Data extract:
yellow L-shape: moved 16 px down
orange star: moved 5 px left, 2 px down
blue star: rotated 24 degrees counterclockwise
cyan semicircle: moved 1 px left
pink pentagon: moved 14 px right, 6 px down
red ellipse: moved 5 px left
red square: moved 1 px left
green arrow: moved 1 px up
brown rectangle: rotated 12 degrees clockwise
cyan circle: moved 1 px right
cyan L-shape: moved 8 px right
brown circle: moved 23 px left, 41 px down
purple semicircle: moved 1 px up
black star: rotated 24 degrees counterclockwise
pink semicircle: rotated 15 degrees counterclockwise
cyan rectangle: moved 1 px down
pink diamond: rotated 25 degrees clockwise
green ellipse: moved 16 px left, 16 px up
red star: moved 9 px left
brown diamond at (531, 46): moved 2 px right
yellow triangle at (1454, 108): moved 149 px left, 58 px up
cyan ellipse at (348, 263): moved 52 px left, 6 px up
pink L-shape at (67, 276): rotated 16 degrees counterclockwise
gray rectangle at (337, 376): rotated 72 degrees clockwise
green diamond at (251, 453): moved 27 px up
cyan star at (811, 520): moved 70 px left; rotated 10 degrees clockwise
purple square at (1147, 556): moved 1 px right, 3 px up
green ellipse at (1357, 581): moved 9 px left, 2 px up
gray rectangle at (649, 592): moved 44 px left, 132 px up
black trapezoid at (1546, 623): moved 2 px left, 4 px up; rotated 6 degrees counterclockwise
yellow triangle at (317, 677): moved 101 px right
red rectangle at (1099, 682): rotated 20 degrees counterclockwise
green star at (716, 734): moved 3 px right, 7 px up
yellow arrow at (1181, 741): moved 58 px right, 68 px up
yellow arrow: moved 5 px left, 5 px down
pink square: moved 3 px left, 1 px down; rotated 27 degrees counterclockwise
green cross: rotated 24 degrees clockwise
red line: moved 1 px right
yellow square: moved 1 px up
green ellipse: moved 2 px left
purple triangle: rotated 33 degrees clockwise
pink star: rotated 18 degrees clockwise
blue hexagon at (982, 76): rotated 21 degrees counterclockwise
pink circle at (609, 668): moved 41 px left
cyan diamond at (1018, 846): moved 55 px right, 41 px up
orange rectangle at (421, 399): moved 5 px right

Your task:
Every line of the material above that has the string "orange" needs pulling out.

Response below:
orange star: moved 5 px left, 2 px down
orange rectangle at (421, 399): moved 5 px right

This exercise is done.